_Data supplied_:
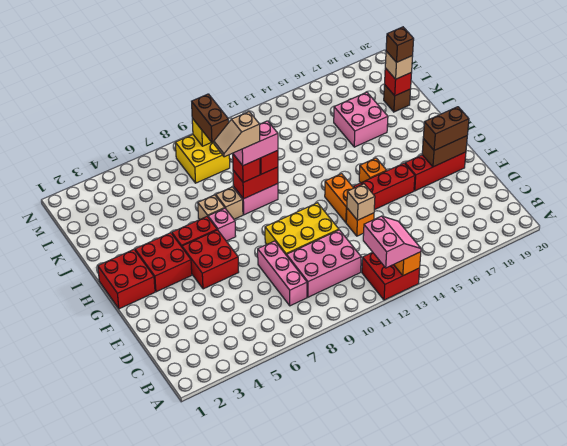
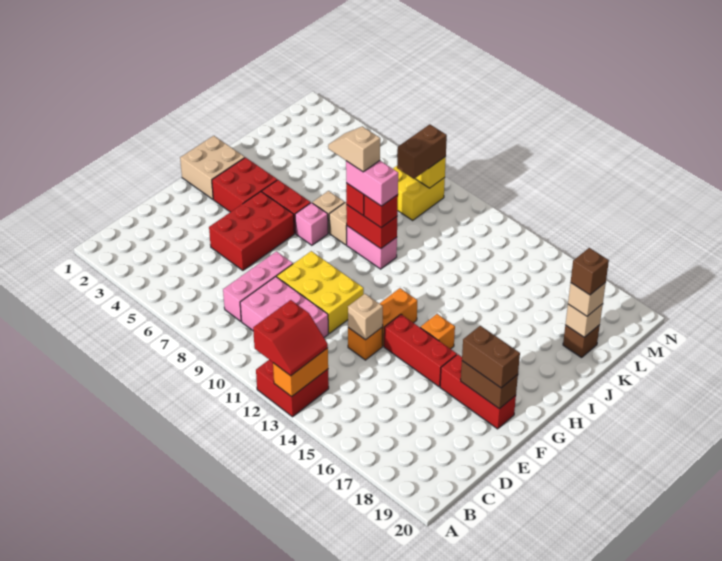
pink slope A12:B13 level 3 top 12 -> red slope A12:B13 level 3 top 12
red brick F5:G6 level 1 -> red brick E5:G6 level 1
red brick G1:H2 level 1 -> tan brick G1:H2 level 1
pink brick J16:K17 level 1 -> none
red brick K19 level 2 -> tan brick K19 level 2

_Problem requirements_: Counting the line that contains "pink brick J16:K17 level 1 -> none" as the first, copy exactly every line through the end of the records, and nothing else.

_Written solution_:
pink brick J16:K17 level 1 -> none
red brick K19 level 2 -> tan brick K19 level 2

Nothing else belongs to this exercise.